╔══

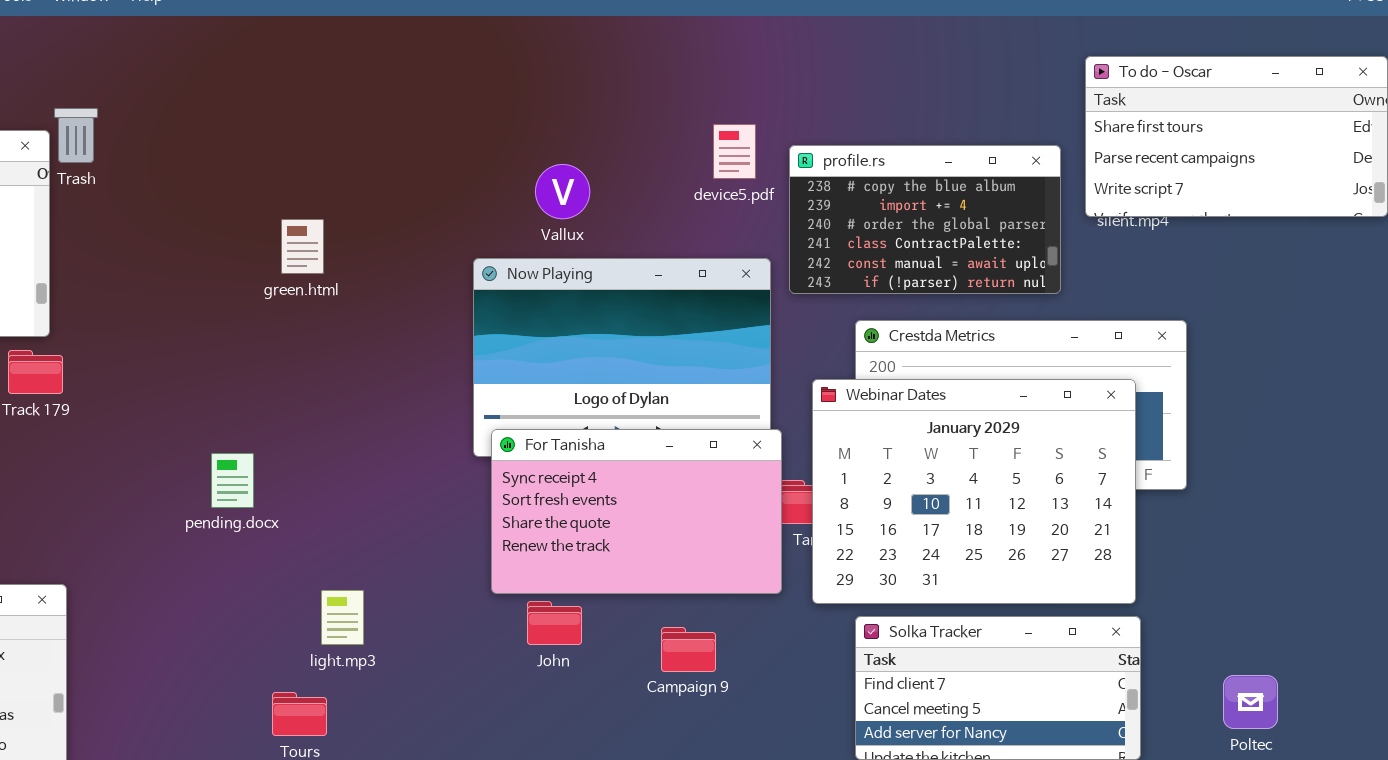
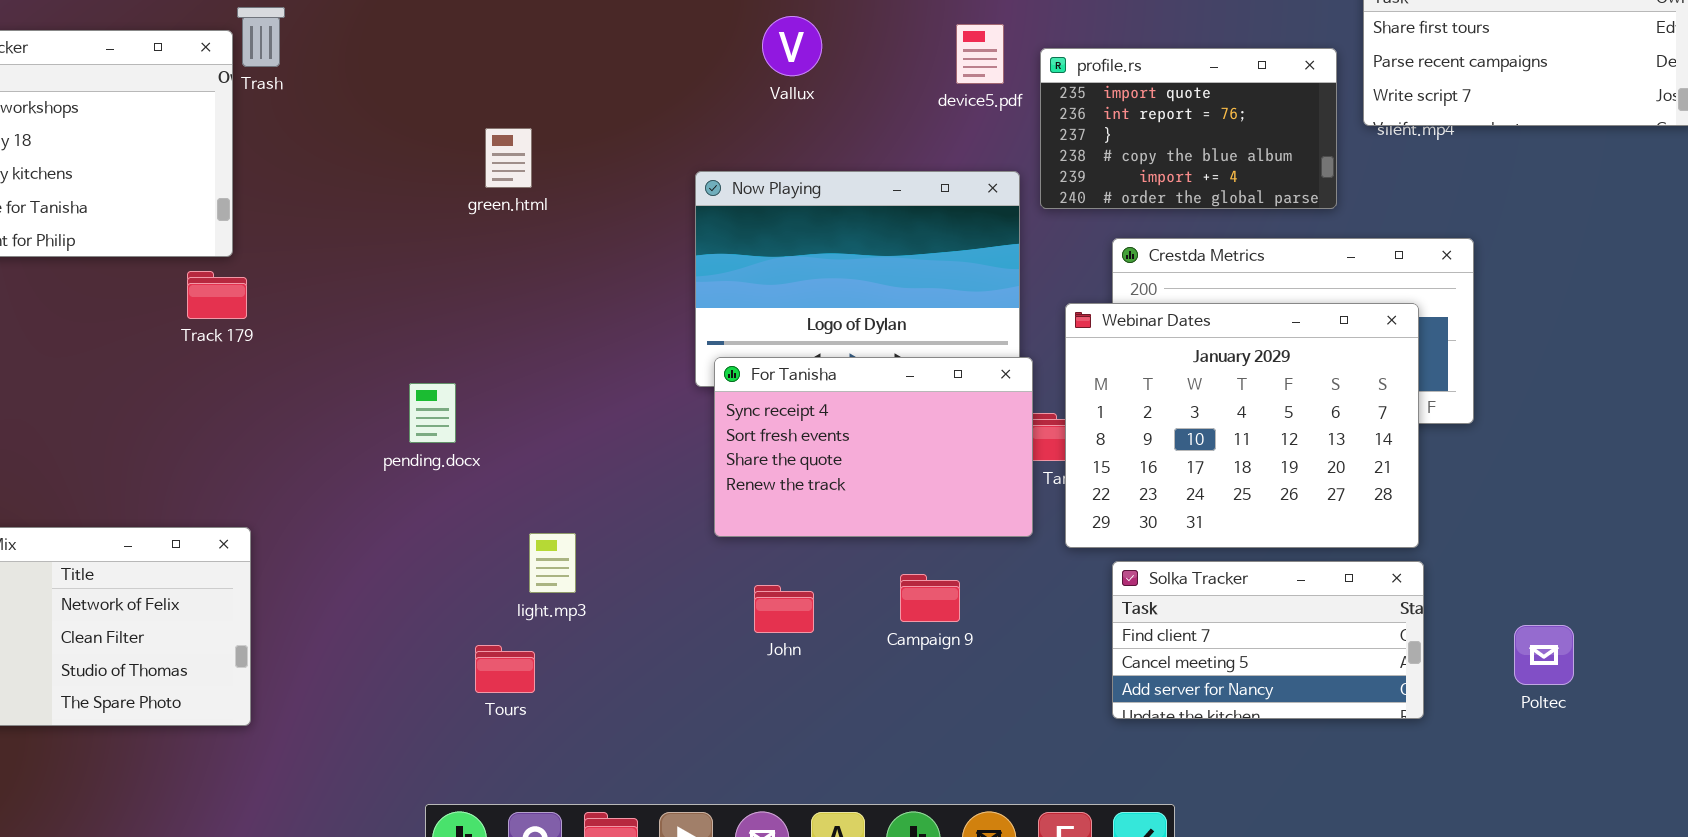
profile.rs: [789,145,1061,294] -> [1040,48,1337,209], scrolled up 3 rows
Vallux: [535,164,590,219] -> [762,16,822,76], moved
John: [527,601,582,645] -> [754,585,814,633], moved

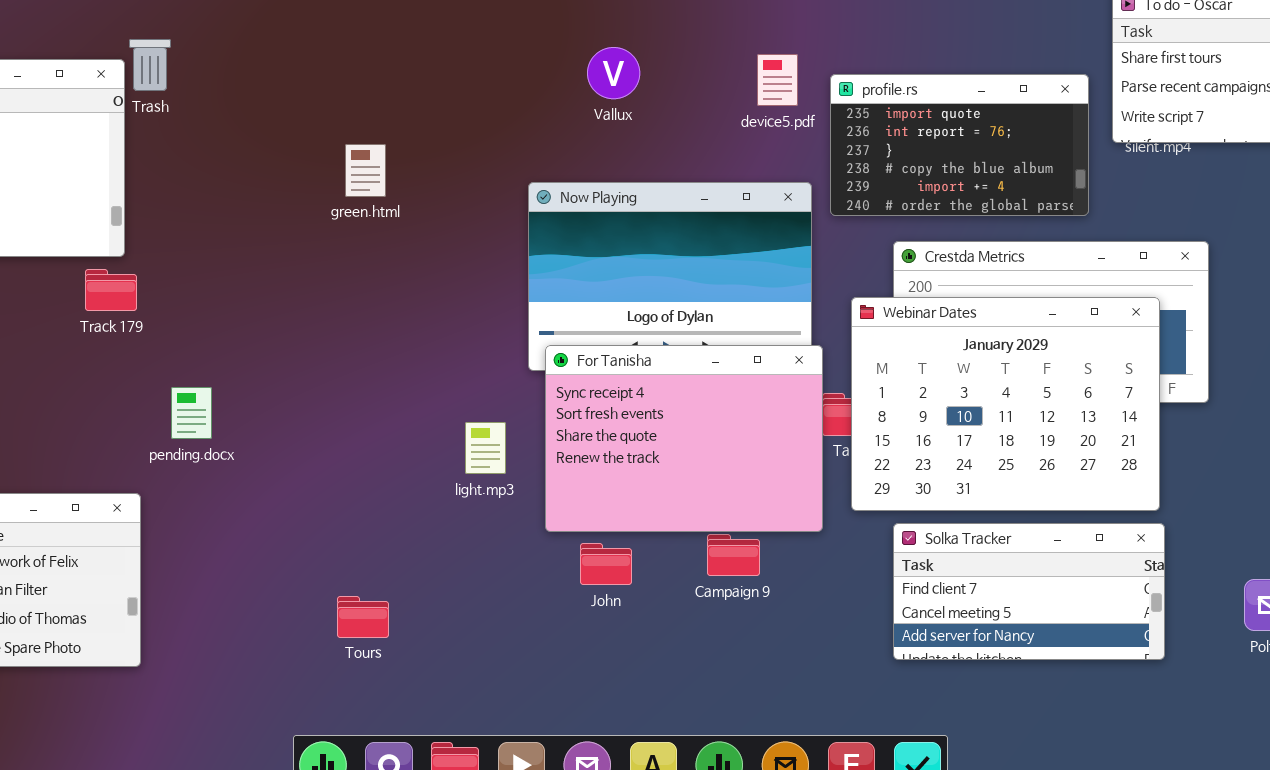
For Tanisha: [714,357,1033,537] -> [545,345,823,532], resized
pending.docx: [409,383,456,443] -> [171,387,212,439], moved
light.mp3: [529,533,576,593] -> [465,422,506,474], moved

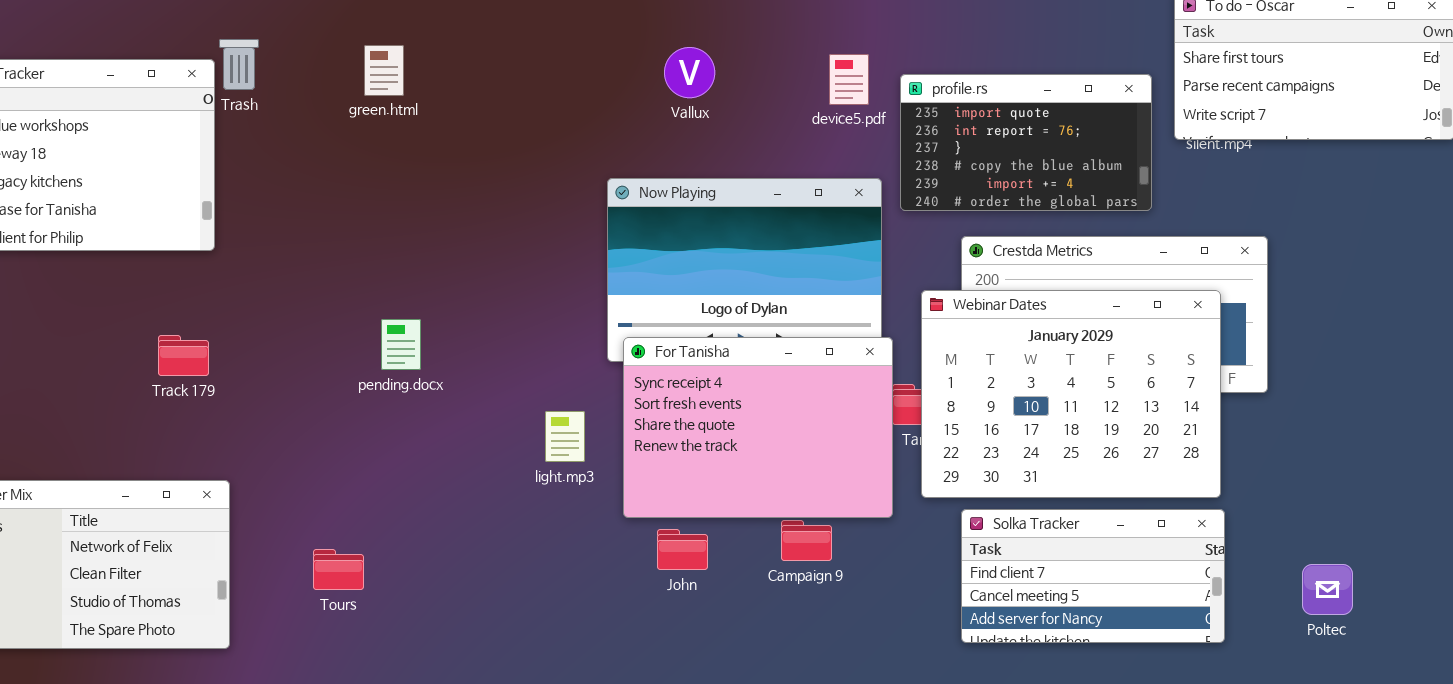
green.html: [345,144,386,197] -> [364,45,404,96], moved
Track 179: [85,269,137,311] -> [158,335,209,376], moved
pending.docx: [171,387,212,439] -> [381,319,421,370], moved
Tours: [337,596,389,638] -> [313,549,364,590], moved

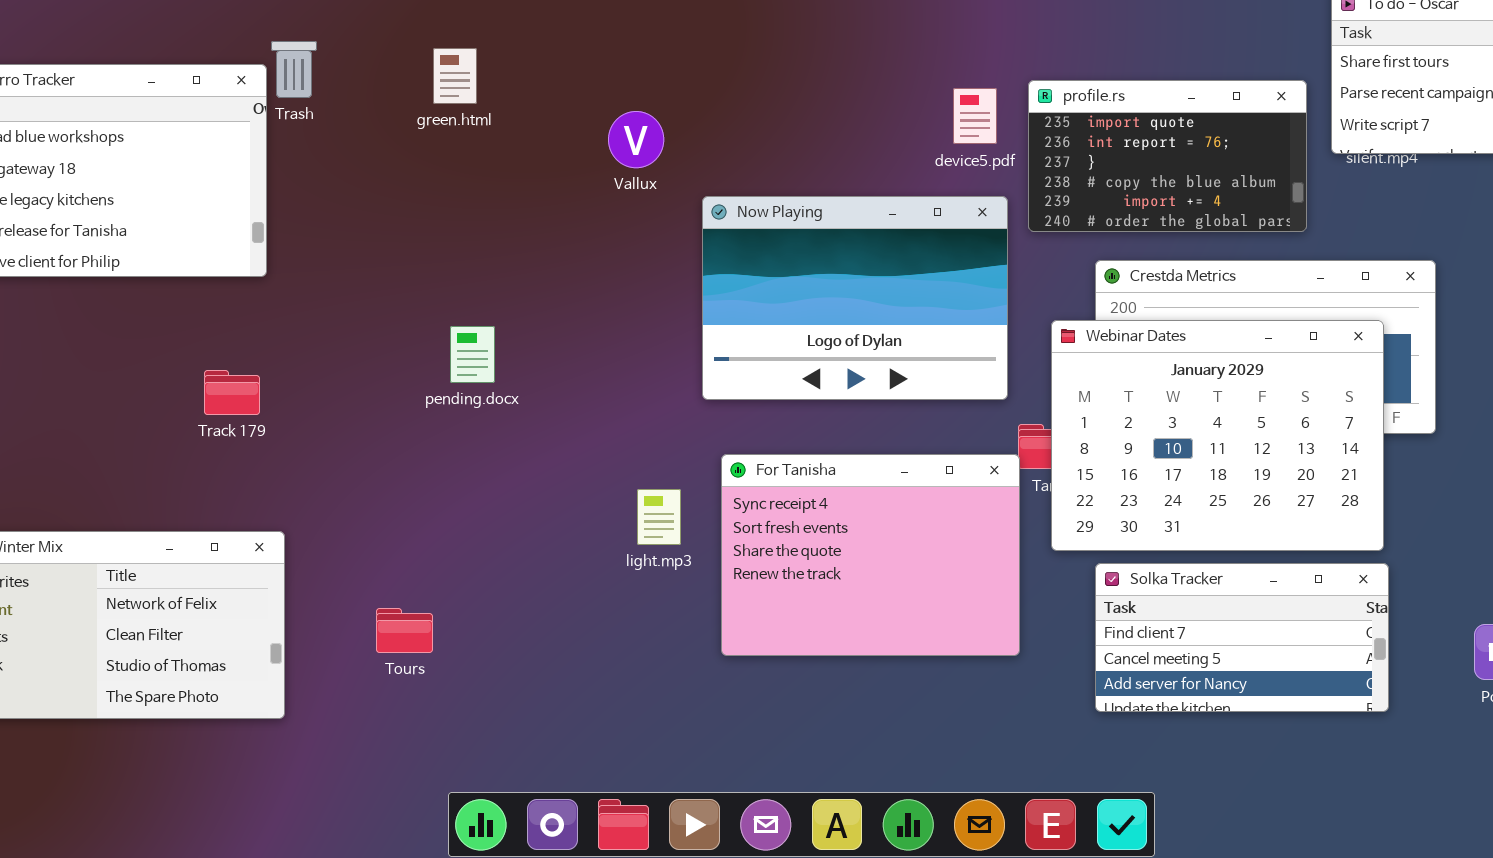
Vallux: [664,47,715,98] -> [608,111,664,168], moved
device5.pdf: [829,54,869,105] -> [953,88,997,144], moved
pending.docx: [381,319,421,370] -> [450,326,495,383], moved
For Tanisha: [623,337,893,518] -> [721,454,1020,656], moved
light.mp3: [545,411,585,462] -> [637,489,681,545], moved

╚══

Assignment:
Where does "docx" appear in the listing? Show every line that has it.

Task response:
pending.docx: [409,383,456,443] -> [171,387,212,439], moved
pending.docx: [171,387,212,439] -> [381,319,421,370], moved
pending.docx: [381,319,421,370] -> [450,326,495,383], moved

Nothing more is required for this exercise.